▶ Task input
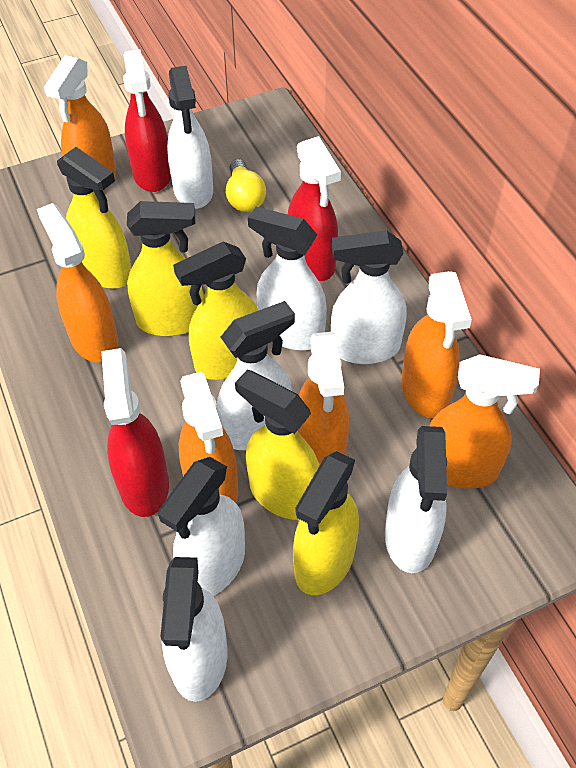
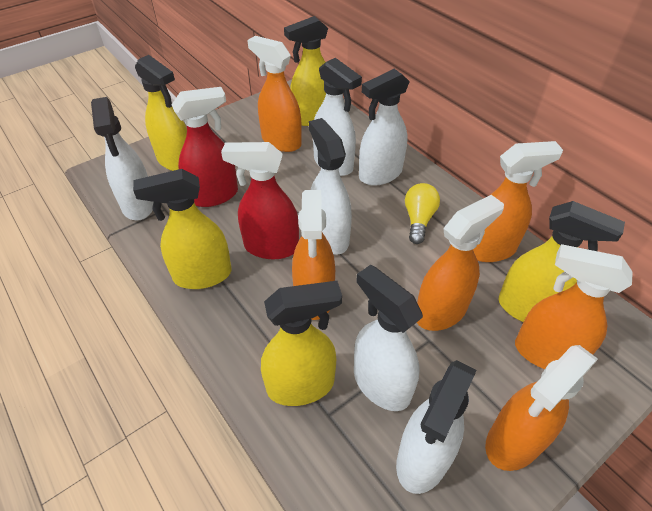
red spray bottle: 3 -> 2
white spray bottle: 7 -> 6

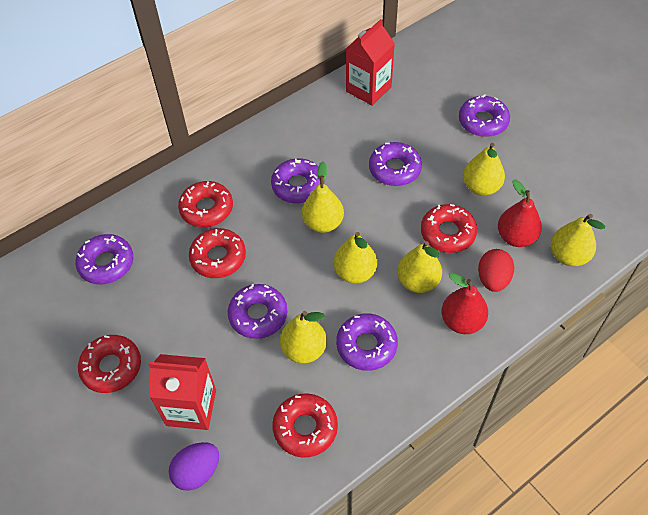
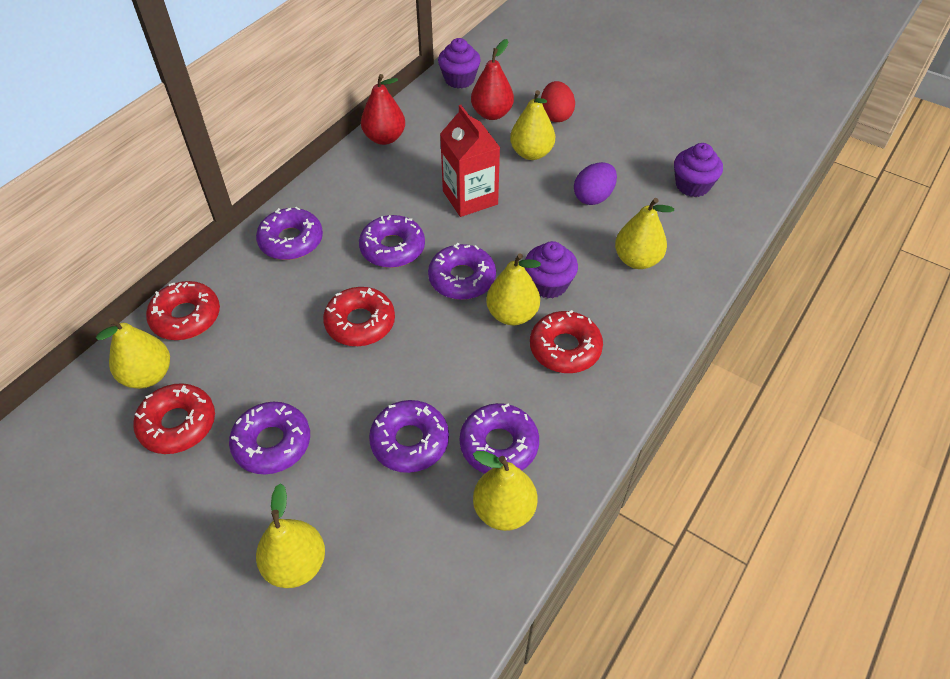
purple cupcake: 0 -> 3
red carton: 2 -> 1
red donut: 5 -> 4

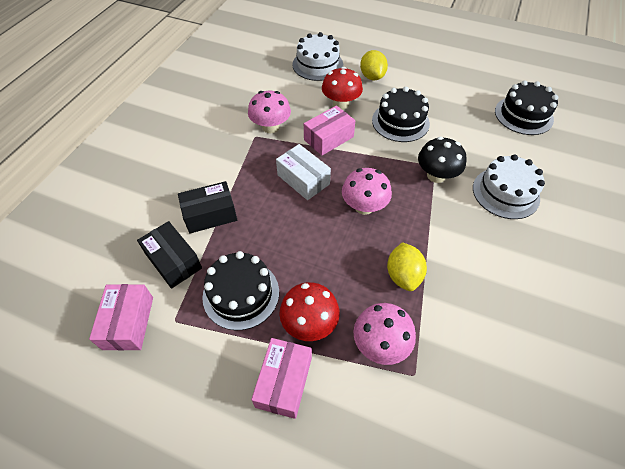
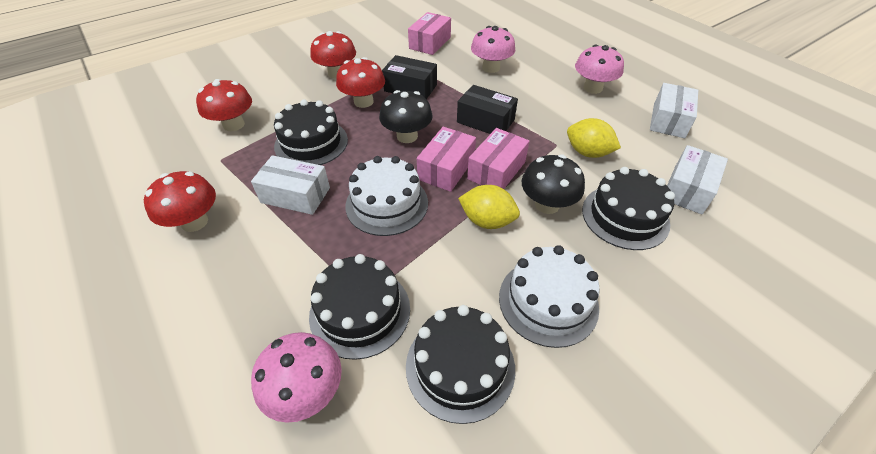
black cake: 3 -> 4
black mushroom: 1 -> 2
red mushroom: 2 -> 4
white box: 1 -> 3

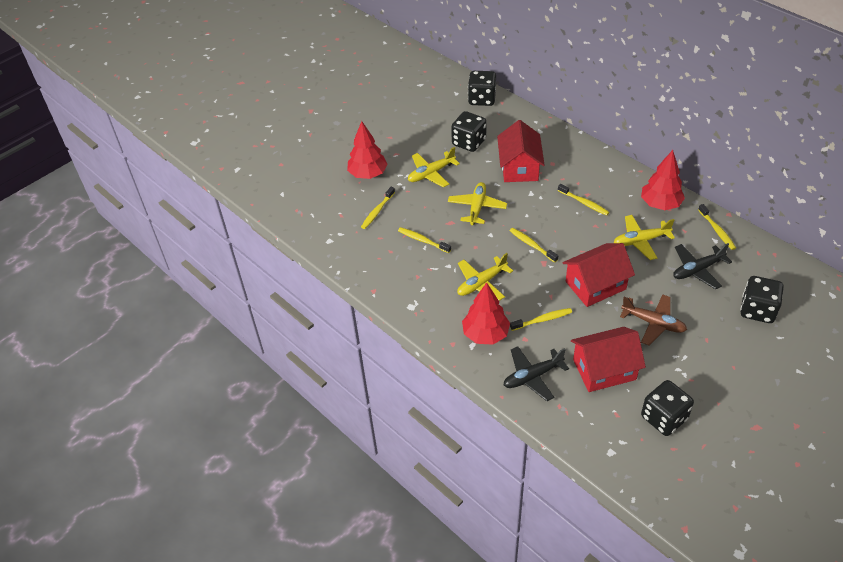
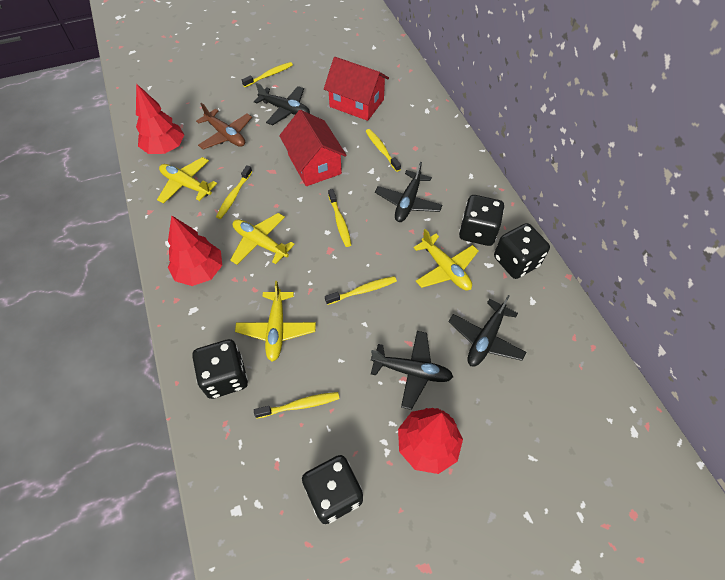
black plane: 2 -> 4
red house: 3 -> 2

▶ What you will do
Exactly the lines from the line containing "black mushroom: 1 -> 2" to the end of the records need to be copied, both ends included, with pictures left out.

▶ Response box
black mushroom: 1 -> 2
red mushroom: 2 -> 4
white box: 1 -> 3

black plane: 2 -> 4
red house: 3 -> 2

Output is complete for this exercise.